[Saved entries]
──────

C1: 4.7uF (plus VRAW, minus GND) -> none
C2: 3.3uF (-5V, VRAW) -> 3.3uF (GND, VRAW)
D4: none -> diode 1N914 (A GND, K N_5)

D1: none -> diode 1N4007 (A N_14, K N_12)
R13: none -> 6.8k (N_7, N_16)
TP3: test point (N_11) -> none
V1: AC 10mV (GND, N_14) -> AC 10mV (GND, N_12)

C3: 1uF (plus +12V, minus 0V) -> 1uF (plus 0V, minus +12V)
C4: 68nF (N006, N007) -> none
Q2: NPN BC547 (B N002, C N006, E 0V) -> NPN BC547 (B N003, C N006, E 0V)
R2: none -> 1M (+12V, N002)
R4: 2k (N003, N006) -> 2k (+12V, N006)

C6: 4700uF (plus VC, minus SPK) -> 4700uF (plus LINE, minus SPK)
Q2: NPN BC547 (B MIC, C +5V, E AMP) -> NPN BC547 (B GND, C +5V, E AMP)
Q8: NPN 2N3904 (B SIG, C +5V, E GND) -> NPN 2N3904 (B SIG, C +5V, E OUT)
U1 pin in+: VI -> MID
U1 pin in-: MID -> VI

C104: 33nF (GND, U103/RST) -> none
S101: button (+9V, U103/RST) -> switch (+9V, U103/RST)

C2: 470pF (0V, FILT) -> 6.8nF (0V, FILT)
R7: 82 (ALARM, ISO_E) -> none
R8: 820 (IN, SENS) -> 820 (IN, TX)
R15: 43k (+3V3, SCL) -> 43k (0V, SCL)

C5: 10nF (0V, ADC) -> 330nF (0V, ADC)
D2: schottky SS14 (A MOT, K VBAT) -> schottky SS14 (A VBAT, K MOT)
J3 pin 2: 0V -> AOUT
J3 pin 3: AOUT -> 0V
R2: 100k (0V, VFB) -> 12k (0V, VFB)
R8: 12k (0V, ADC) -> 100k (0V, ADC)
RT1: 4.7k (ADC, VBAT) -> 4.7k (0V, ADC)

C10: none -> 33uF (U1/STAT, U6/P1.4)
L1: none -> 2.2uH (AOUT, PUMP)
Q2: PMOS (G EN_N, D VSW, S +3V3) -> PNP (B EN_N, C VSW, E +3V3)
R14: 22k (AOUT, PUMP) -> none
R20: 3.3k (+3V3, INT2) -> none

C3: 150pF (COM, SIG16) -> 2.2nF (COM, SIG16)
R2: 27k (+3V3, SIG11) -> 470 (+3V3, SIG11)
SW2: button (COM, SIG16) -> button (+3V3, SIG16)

──────

WHAT TO PRODUCE: Only the lines from the one containing "R2: 100k (0V, VFB) -> 12k (0V, VFB)" through the final line of the data belong in the answer, repeated exactly.

ANSWER FOR THE TASK:
R2: 100k (0V, VFB) -> 12k (0V, VFB)
R8: 12k (0V, ADC) -> 100k (0V, ADC)
RT1: 4.7k (ADC, VBAT) -> 4.7k (0V, ADC)

C10: none -> 33uF (U1/STAT, U6/P1.4)
L1: none -> 2.2uH (AOUT, PUMP)
Q2: PMOS (G EN_N, D VSW, S +3V3) -> PNP (B EN_N, C VSW, E +3V3)
R14: 22k (AOUT, PUMP) -> none
R20: 3.3k (+3V3, INT2) -> none

C3: 150pF (COM, SIG16) -> 2.2nF (COM, SIG16)
R2: 27k (+3V3, SIG11) -> 470 (+3V3, SIG11)
SW2: button (COM, SIG16) -> button (+3V3, SIG16)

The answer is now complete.